*Material provided:*
_ _ _ _ _ _ _
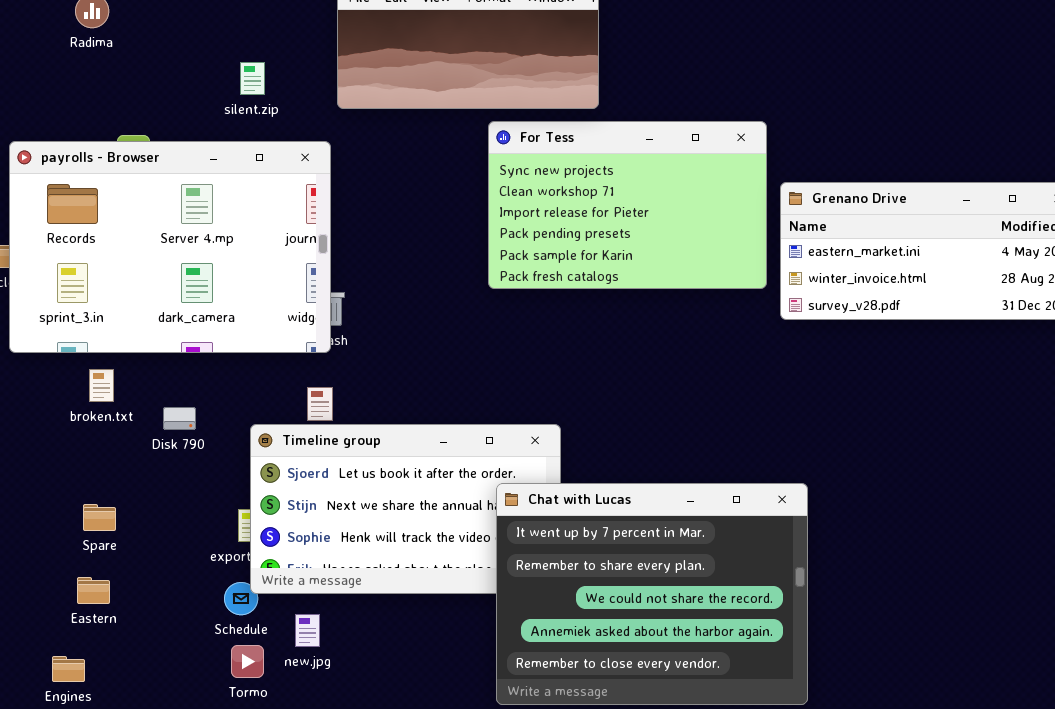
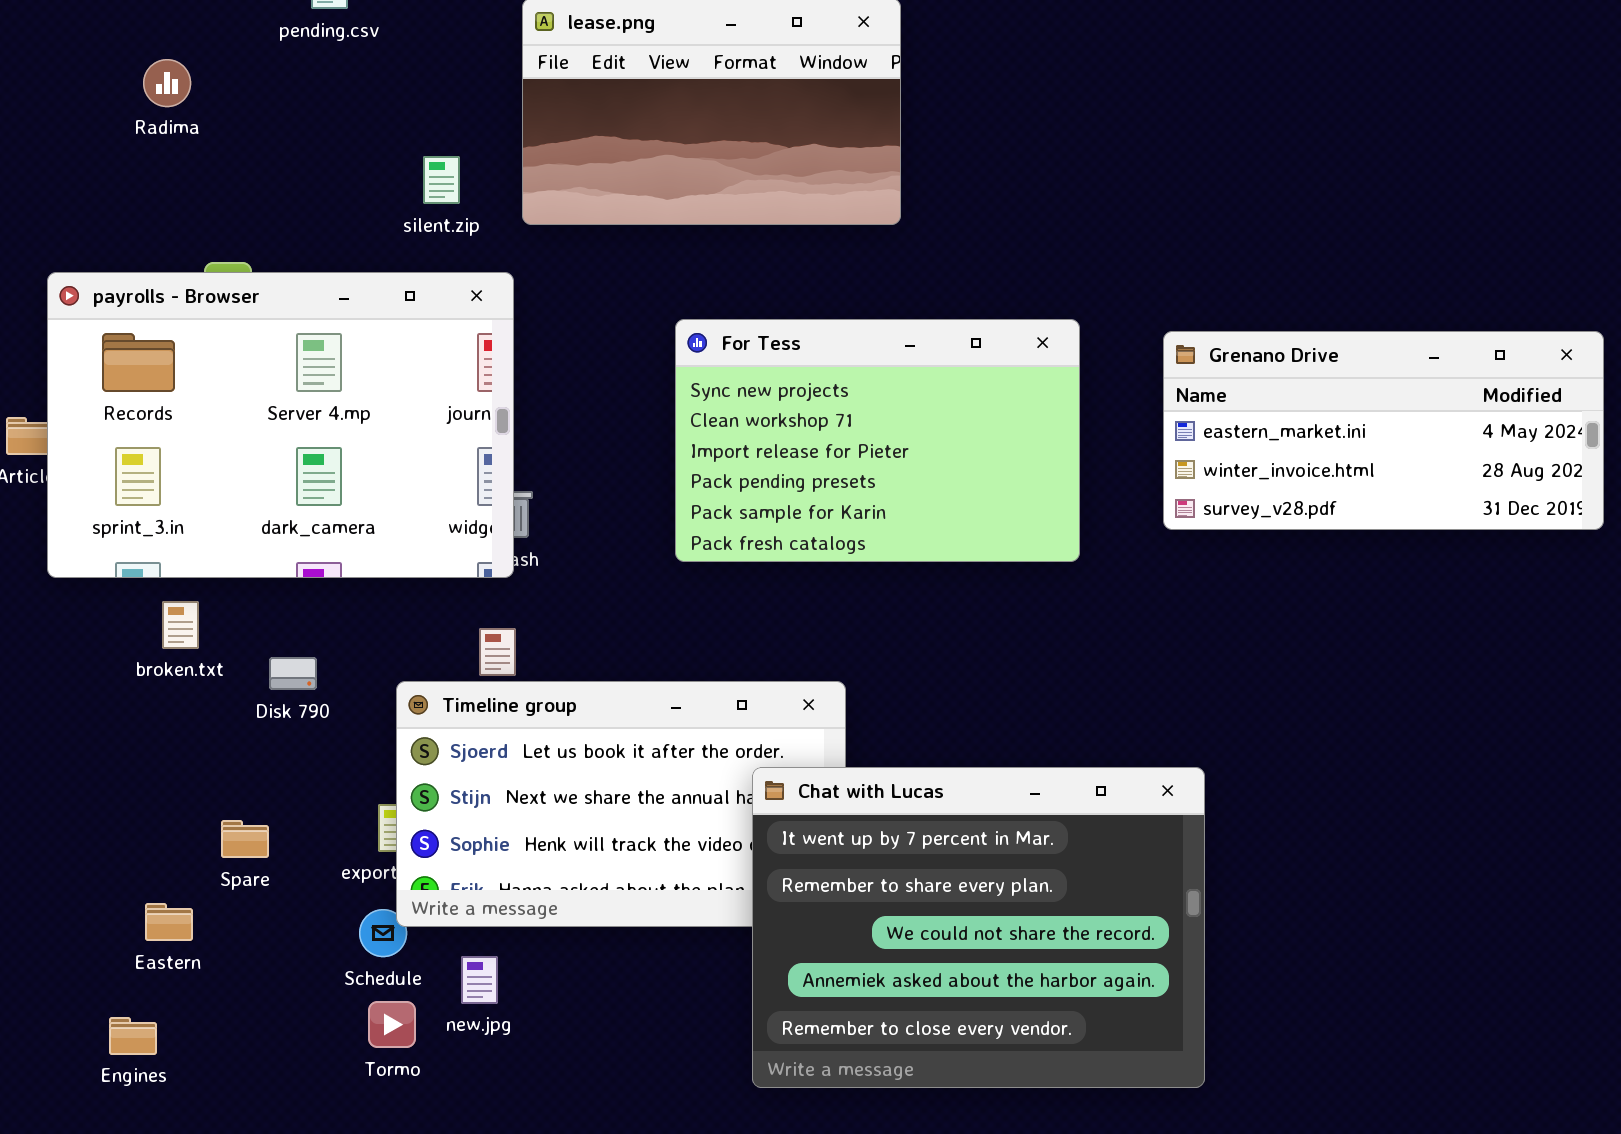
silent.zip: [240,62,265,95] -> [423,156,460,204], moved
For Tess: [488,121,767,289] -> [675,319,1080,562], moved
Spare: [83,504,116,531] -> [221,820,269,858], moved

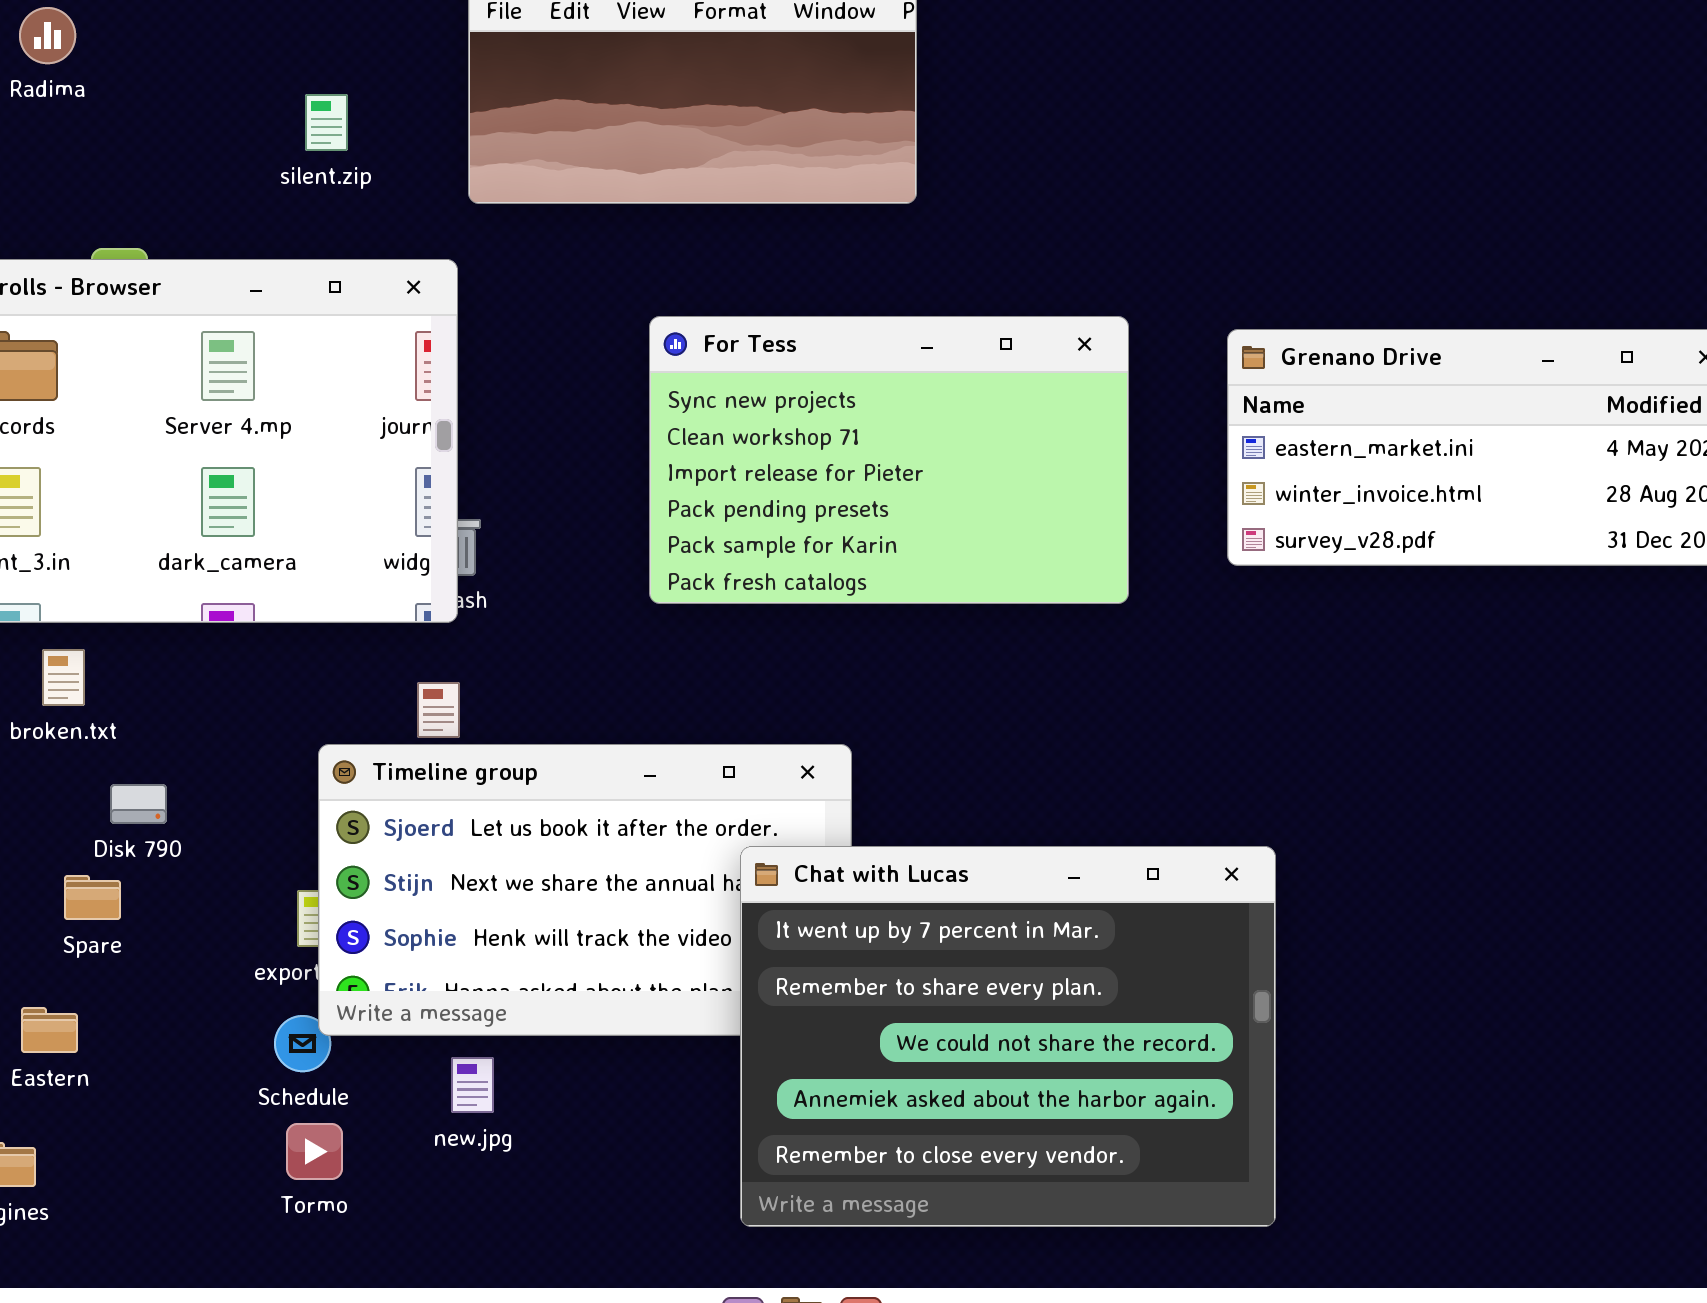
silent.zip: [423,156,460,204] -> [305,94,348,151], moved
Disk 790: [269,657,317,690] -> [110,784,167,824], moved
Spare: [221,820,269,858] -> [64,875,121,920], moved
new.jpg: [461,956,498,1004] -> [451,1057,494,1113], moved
_ _ _ _ _ _ _
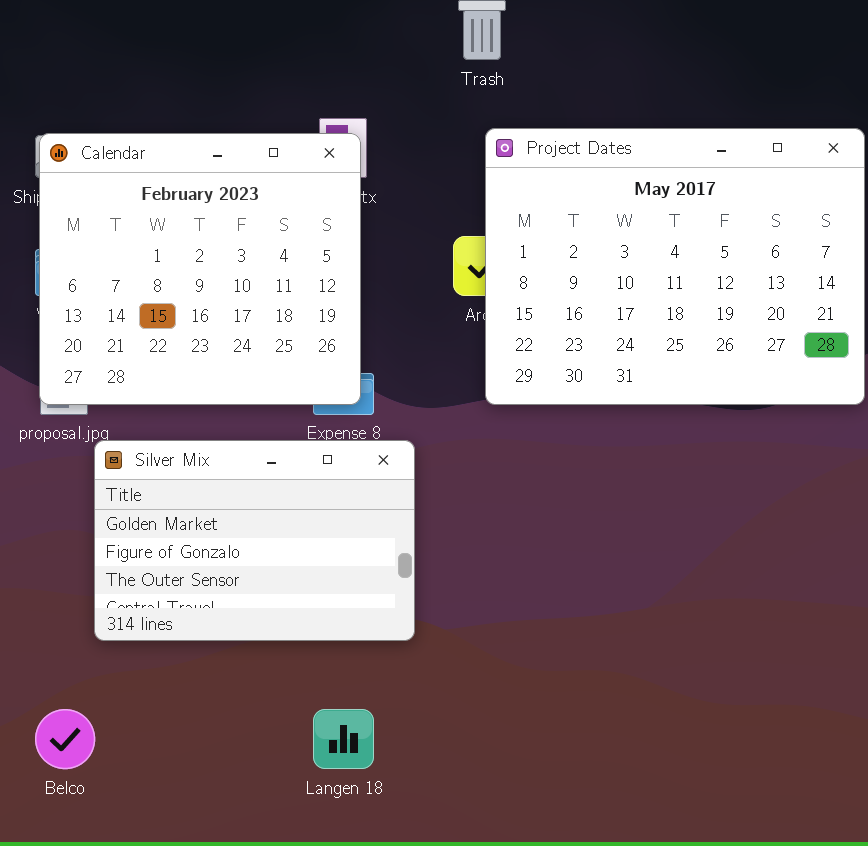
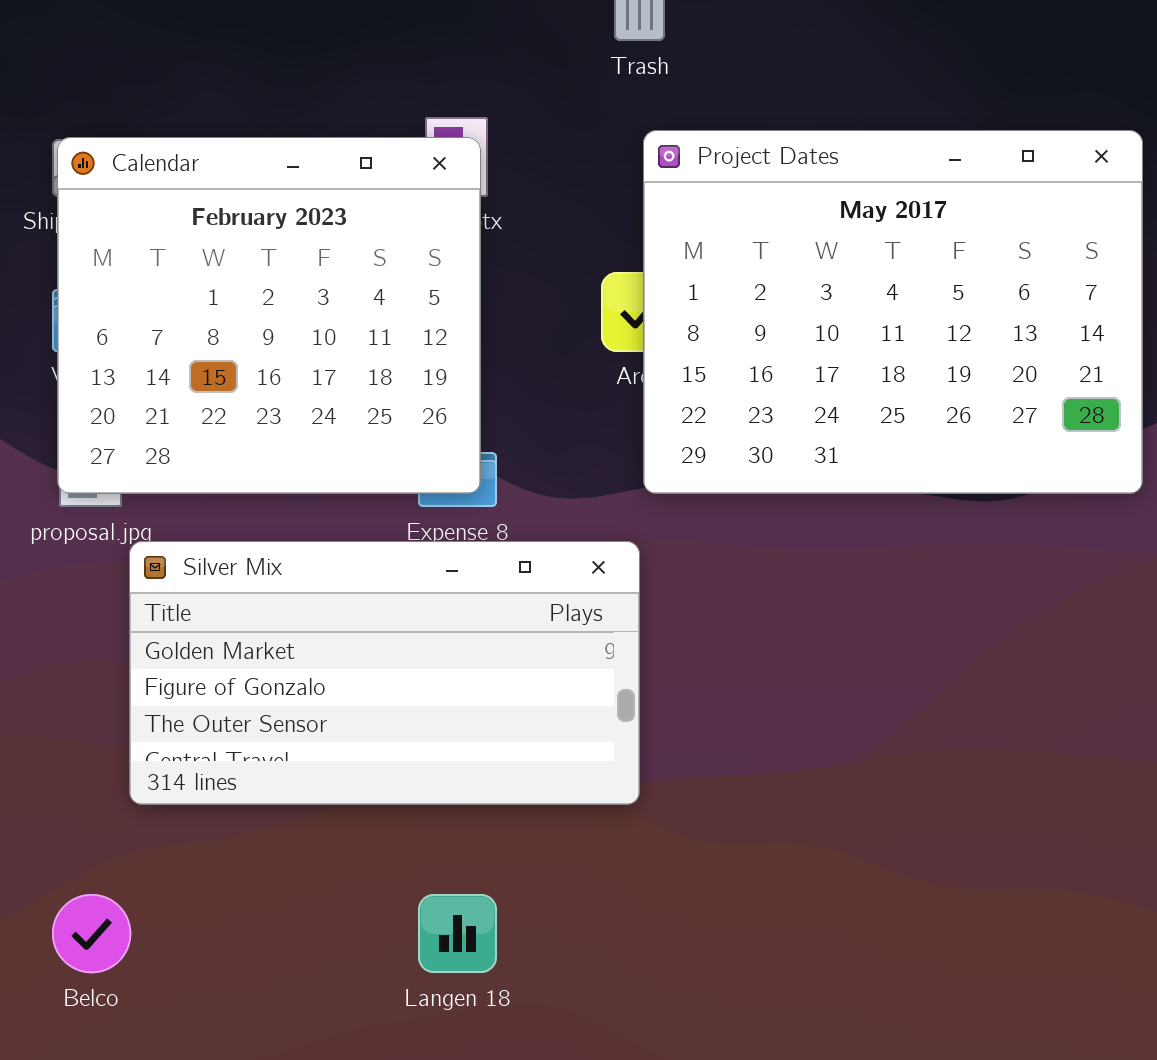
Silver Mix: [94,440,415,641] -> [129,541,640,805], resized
_ _ _ _ _ _ _
*What to produce:* Leaving pictures out, output the lines of the data above from the one with "Spare: [83,504,116,531] ->" through the one with "new.jpg: [461,956,498,1004] ->", word for word.

*Your response:*
Spare: [83,504,116,531] -> [221,820,269,858], moved

silent.zip: [423,156,460,204] -> [305,94,348,151], moved
Disk 790: [269,657,317,690] -> [110,784,167,824], moved
Spare: [221,820,269,858] -> [64,875,121,920], moved
new.jpg: [461,956,498,1004] -> [451,1057,494,1113], moved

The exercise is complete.